RECORDS FOR PROCESSING:
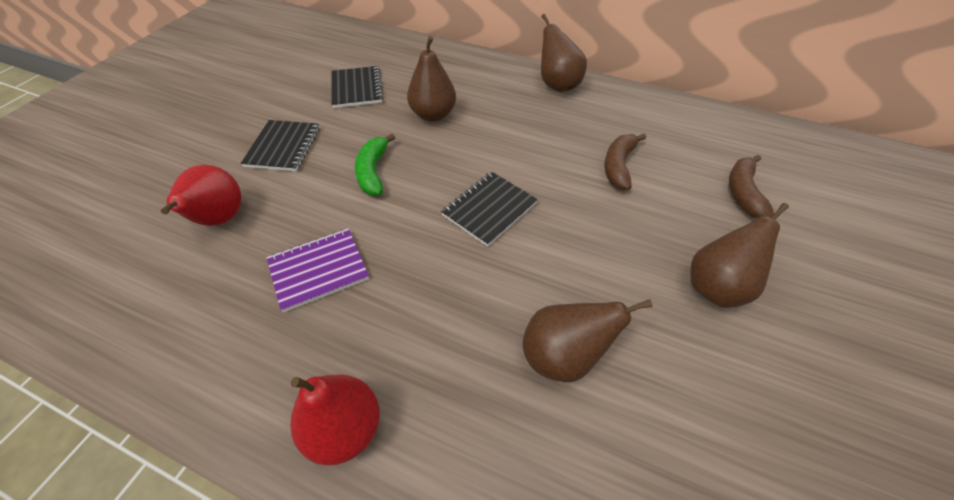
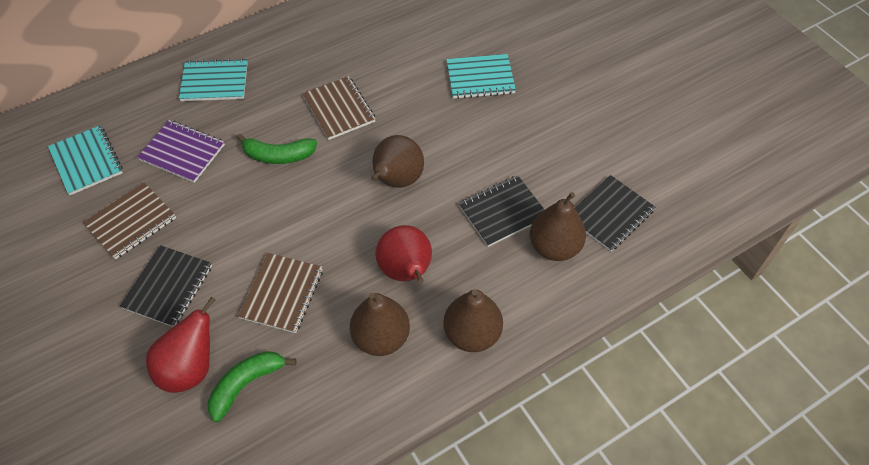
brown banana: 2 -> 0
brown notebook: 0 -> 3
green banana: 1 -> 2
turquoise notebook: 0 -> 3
...
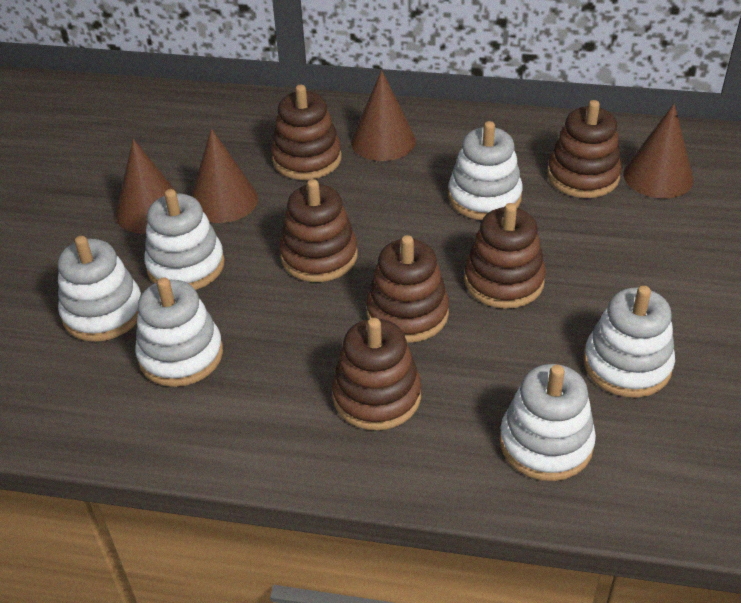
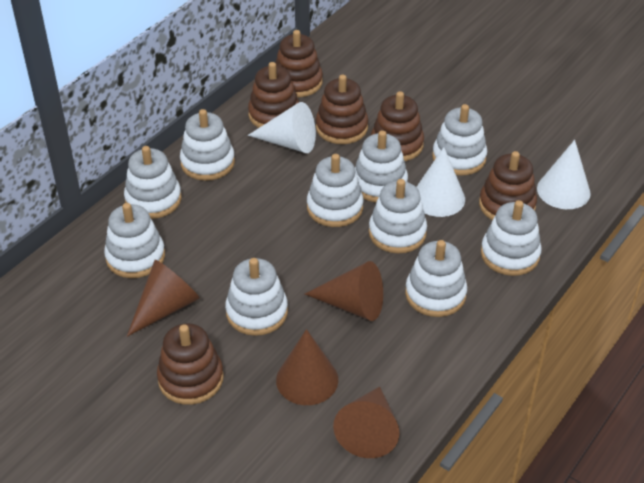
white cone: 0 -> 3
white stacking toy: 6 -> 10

PROBLEM STATEMENT: The response should hold exactly the lines starting at the line with "brown banana: 2 -> 0" and ending at the line with "turquoise notebook: 0 -> 3", and no other line of the material above.

FINISHED TASK:
brown banana: 2 -> 0
brown notebook: 0 -> 3
green banana: 1 -> 2
turquoise notebook: 0 -> 3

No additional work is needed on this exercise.